Extracted records:
● ● ●
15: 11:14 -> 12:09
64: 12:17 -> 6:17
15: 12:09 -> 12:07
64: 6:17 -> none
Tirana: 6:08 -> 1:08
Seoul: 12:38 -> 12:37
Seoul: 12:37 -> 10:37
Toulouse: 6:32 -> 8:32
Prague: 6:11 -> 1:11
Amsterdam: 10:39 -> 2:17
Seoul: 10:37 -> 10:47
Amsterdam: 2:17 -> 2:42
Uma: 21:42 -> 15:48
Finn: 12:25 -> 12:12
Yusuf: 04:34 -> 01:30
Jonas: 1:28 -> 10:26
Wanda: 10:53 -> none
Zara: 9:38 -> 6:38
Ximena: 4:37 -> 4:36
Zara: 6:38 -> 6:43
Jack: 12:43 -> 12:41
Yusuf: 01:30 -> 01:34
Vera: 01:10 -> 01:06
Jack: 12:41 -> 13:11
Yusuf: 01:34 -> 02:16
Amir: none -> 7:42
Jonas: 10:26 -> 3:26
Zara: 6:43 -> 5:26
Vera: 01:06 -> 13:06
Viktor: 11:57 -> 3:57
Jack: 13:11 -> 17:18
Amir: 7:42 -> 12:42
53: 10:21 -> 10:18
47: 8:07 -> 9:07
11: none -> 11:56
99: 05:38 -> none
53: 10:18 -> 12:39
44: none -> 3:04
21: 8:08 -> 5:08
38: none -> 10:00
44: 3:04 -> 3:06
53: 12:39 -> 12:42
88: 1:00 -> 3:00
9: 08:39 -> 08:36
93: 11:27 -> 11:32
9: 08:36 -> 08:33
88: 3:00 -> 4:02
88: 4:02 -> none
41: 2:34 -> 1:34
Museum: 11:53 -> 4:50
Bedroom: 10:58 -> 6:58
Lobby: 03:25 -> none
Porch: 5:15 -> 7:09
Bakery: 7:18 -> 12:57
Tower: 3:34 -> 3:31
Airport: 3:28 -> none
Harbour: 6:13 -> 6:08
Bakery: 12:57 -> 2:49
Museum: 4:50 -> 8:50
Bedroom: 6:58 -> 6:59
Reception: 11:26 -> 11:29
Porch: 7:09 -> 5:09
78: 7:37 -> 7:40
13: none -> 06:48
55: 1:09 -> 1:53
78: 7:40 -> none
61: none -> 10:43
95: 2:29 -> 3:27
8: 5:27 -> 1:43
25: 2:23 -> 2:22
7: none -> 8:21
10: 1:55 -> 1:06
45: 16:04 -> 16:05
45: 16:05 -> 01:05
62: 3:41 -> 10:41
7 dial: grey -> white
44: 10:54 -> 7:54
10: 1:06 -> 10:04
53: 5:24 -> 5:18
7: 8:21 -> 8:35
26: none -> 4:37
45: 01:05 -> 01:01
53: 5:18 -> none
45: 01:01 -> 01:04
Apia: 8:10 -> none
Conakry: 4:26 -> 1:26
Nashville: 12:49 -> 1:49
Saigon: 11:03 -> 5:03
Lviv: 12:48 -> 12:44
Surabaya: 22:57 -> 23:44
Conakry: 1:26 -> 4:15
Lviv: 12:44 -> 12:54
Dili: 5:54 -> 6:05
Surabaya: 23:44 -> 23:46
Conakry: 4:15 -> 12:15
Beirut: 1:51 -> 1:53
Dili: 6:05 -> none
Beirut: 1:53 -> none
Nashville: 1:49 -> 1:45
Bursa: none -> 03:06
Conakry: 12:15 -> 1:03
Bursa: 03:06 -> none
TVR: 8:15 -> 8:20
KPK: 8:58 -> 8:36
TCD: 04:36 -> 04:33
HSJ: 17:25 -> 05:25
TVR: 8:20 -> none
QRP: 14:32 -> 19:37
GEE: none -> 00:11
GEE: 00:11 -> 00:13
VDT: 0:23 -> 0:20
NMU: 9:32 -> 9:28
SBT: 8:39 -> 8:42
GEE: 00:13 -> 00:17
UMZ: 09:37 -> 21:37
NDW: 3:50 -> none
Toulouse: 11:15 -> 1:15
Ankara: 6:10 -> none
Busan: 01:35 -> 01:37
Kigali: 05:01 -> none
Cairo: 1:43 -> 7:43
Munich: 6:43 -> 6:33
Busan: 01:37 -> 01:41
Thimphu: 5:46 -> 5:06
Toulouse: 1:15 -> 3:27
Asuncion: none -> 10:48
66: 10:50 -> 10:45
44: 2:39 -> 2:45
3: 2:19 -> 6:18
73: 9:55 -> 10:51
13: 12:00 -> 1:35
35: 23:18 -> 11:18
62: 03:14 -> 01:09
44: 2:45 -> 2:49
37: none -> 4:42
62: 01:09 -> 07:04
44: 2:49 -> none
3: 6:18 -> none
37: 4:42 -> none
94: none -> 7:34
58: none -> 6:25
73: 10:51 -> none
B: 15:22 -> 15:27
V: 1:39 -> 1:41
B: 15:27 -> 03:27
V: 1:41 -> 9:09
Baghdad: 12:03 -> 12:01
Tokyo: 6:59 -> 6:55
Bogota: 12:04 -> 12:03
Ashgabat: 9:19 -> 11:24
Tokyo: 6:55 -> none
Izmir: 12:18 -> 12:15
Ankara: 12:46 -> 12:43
● ● ●
▸ Objective
Rewrite every line of the listing above as a numbered list, leaving out any blank lines.

▸ Answer for the task
1. 15: 11:14 -> 12:09
2. 64: 12:17 -> 6:17
3. 15: 12:09 -> 12:07
4. 64: 6:17 -> none
5. Tirana: 6:08 -> 1:08
6. Seoul: 12:38 -> 12:37
7. Seoul: 12:37 -> 10:37
8. Toulouse: 6:32 -> 8:32
9. Prague: 6:11 -> 1:11
10. Amsterdam: 10:39 -> 2:17
11. Seoul: 10:37 -> 10:47
12. Amsterdam: 2:17 -> 2:42
13. Uma: 21:42 -> 15:48
14. Finn: 12:25 -> 12:12
15. Yusuf: 04:34 -> 01:30
16. Jonas: 1:28 -> 10:26
17. Wanda: 10:53 -> none
18. Zara: 9:38 -> 6:38
19. Ximena: 4:37 -> 4:36
20. Zara: 6:38 -> 6:43
21. Jack: 12:43 -> 12:41
22. Yusuf: 01:30 -> 01:34
23. Vera: 01:10 -> 01:06
24. Jack: 12:41 -> 13:11
25. Yusuf: 01:34 -> 02:16
26. Amir: none -> 7:42
27. Jonas: 10:26 -> 3:26
28. Zara: 6:43 -> 5:26
29. Vera: 01:06 -> 13:06
30. Viktor: 11:57 -> 3:57
31. Jack: 13:11 -> 17:18
32. Amir: 7:42 -> 12:42
33. 53: 10:21 -> 10:18
34. 47: 8:07 -> 9:07
35. 11: none -> 11:56
36. 99: 05:38 -> none
37. 53: 10:18 -> 12:39
38. 44: none -> 3:04
39. 21: 8:08 -> 5:08
40. 38: none -> 10:00
41. 44: 3:04 -> 3:06
42. 53: 12:39 -> 12:42
43. 88: 1:00 -> 3:00
44. 9: 08:39 -> 08:36
45. 93: 11:27 -> 11:32
46. 9: 08:36 -> 08:33
47. 88: 3:00 -> 4:02
48. 88: 4:02 -> none
49. 41: 2:34 -> 1:34
50. Museum: 11:53 -> 4:50
51. Bedroom: 10:58 -> 6:58
52. Lobby: 03:25 -> none
53. Porch: 5:15 -> 7:09
54. Bakery: 7:18 -> 12:57
55. Tower: 3:34 -> 3:31
56. Airport: 3:28 -> none
57. Harbour: 6:13 -> 6:08
58. Bakery: 12:57 -> 2:49
59. Museum: 4:50 -> 8:50
60. Bedroom: 6:58 -> 6:59
61. Reception: 11:26 -> 11:29
62. Porch: 7:09 -> 5:09
63. 78: 7:37 -> 7:40
64. 13: none -> 06:48
65. 55: 1:09 -> 1:53
66. 78: 7:40 -> none
67. 61: none -> 10:43
68. 95: 2:29 -> 3:27
69. 8: 5:27 -> 1:43
70. 25: 2:23 -> 2:22
71. 7: none -> 8:21
72. 10: 1:55 -> 1:06
73. 45: 16:04 -> 16:05
74. 45: 16:05 -> 01:05
75. 62: 3:41 -> 10:41
76. 7 dial: grey -> white
77. 44: 10:54 -> 7:54
78. 10: 1:06 -> 10:04
79. 53: 5:24 -> 5:18
80. 7: 8:21 -> 8:35
81. 26: none -> 4:37
82. 45: 01:05 -> 01:01
83. 53: 5:18 -> none
84. 45: 01:01 -> 01:04
85. Apia: 8:10 -> none
86. Conakry: 4:26 -> 1:26
87. Nashville: 12:49 -> 1:49
88. Saigon: 11:03 -> 5:03
89. Lviv: 12:48 -> 12:44
90. Surabaya: 22:57 -> 23:44
91. Conakry: 1:26 -> 4:15
92. Lviv: 12:44 -> 12:54
93. Dili: 5:54 -> 6:05
94. Surabaya: 23:44 -> 23:46
95. Conakry: 4:15 -> 12:15
96. Beirut: 1:51 -> 1:53
97. Dili: 6:05 -> none
98. Beirut: 1:53 -> none
99. Nashville: 1:49 -> 1:45
100. Bursa: none -> 03:06
101. Conakry: 12:15 -> 1:03
102. Bursa: 03:06 -> none
103. TVR: 8:15 -> 8:20
104. KPK: 8:58 -> 8:36
105. TCD: 04:36 -> 04:33
106. HSJ: 17:25 -> 05:25
107. TVR: 8:20 -> none
108. QRP: 14:32 -> 19:37
109. GEE: none -> 00:11
110. GEE: 00:11 -> 00:13
111. VDT: 0:23 -> 0:20
112. NMU: 9:32 -> 9:28
113. SBT: 8:39 -> 8:42
114. GEE: 00:13 -> 00:17
115. UMZ: 09:37 -> 21:37
116. NDW: 3:50 -> none
117. Toulouse: 11:15 -> 1:15
118. Ankara: 6:10 -> none
119. Busan: 01:35 -> 01:37
120. Kigali: 05:01 -> none
121. Cairo: 1:43 -> 7:43
122. Munich: 6:43 -> 6:33
123. Busan: 01:37 -> 01:41
124. Thimphu: 5:46 -> 5:06
125. Toulouse: 1:15 -> 3:27
126. Asuncion: none -> 10:48
127. 66: 10:50 -> 10:45
128. 44: 2:39 -> 2:45
129. 3: 2:19 -> 6:18
130. 73: 9:55 -> 10:51
131. 13: 12:00 -> 1:35
132. 35: 23:18 -> 11:18
133. 62: 03:14 -> 01:09
134. 44: 2:45 -> 2:49
135. 37: none -> 4:42
136. 62: 01:09 -> 07:04
137. 44: 2:49 -> none
138. 3: 6:18 -> none
139. 37: 4:42 -> none
140. 94: none -> 7:34
141. 58: none -> 6:25
142. 73: 10:51 -> none
143. B: 15:22 -> 15:27
144. V: 1:39 -> 1:41
145. B: 15:27 -> 03:27
146. V: 1:41 -> 9:09
147. Baghdad: 12:03 -> 12:01
148. Tokyo: 6:59 -> 6:55
149. Bogota: 12:04 -> 12:03
150. Ashgabat: 9:19 -> 11:24
151. Tokyo: 6:55 -> none
152. Izmir: 12:18 -> 12:15
153. Ankara: 12:46 -> 12:43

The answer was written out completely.